■ **Exercise objective**:
Starting with the line that contains "black spray bottle: 2 -> 0" and stopping after the line that contains "turquoise shoe: 2 -> 3", copy the entries below exactly. Include nothing else.

■ **Available data**:
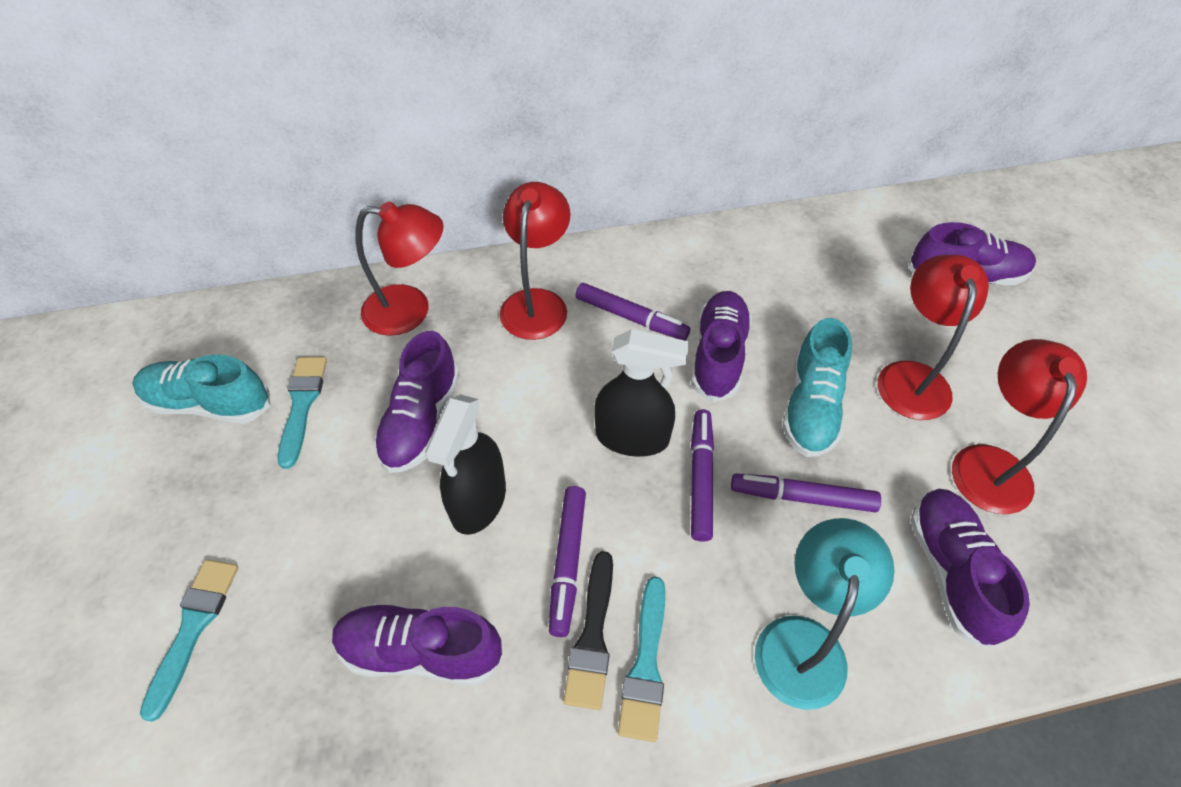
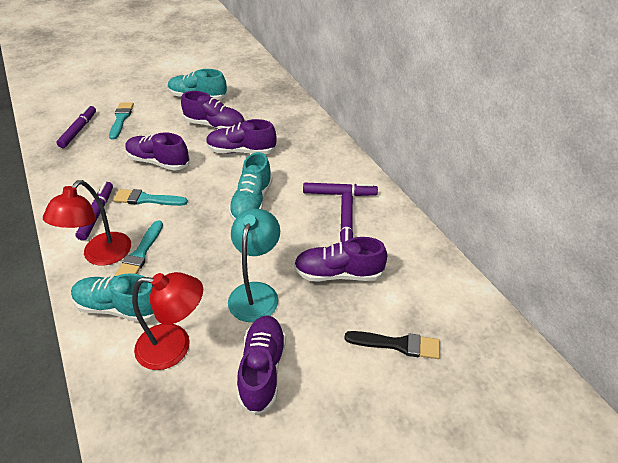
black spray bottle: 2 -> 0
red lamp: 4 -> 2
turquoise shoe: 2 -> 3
--
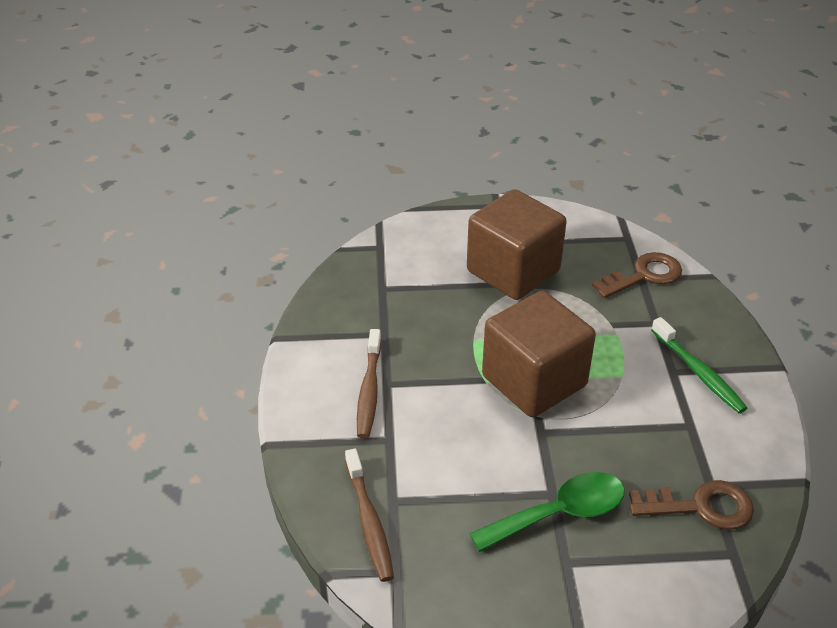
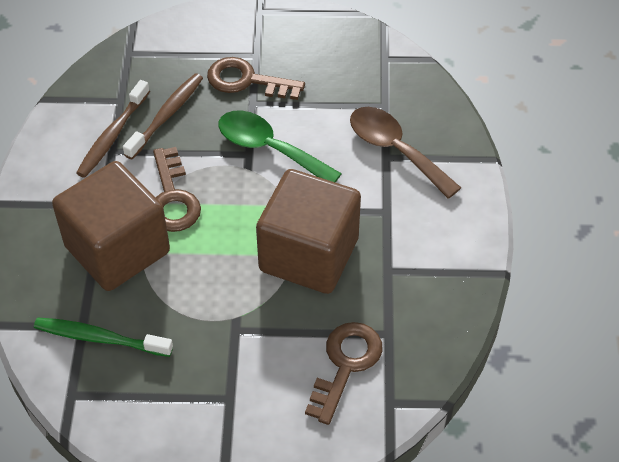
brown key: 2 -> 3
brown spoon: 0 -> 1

■ **Task result**:
black spray bottle: 2 -> 0
red lamp: 4 -> 2
turquoise shoe: 2 -> 3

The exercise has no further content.